§ **Work instructions**:
Go through the records below and copy out every line that contains the word "bottle".

§ **The input**:
○ ○ ○ ○

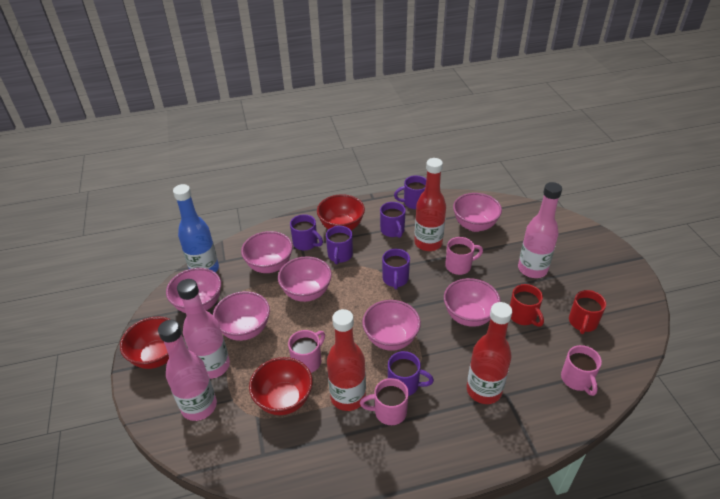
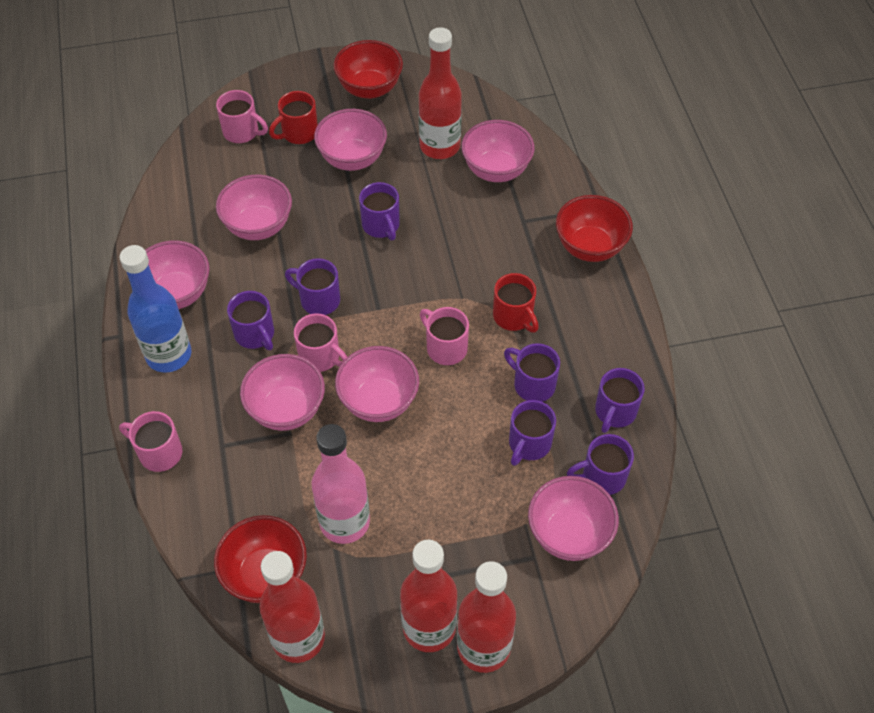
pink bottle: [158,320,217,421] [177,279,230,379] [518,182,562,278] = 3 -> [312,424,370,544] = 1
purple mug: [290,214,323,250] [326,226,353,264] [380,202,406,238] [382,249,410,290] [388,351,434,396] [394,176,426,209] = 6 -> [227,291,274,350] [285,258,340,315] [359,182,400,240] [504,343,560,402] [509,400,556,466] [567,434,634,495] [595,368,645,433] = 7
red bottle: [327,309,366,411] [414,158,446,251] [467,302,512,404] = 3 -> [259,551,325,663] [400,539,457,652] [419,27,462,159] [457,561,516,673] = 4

○ ○ ○ ○

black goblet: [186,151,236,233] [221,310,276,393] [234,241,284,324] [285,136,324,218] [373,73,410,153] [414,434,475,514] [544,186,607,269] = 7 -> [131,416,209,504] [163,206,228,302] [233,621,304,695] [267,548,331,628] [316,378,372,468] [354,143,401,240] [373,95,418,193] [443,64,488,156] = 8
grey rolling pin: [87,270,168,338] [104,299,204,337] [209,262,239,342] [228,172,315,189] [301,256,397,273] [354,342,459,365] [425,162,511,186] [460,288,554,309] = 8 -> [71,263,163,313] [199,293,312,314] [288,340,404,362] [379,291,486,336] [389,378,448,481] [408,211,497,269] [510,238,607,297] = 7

○ ○ ○ ○

§ **Answer for the task**:
pink bottle: [158,320,217,421] [177,279,230,379] [518,182,562,278] = 3 -> [312,424,370,544] = 1
red bottle: [327,309,366,411] [414,158,446,251] [467,302,512,404] = 3 -> [259,551,325,663] [400,539,457,652] [419,27,462,159] [457,561,516,673] = 4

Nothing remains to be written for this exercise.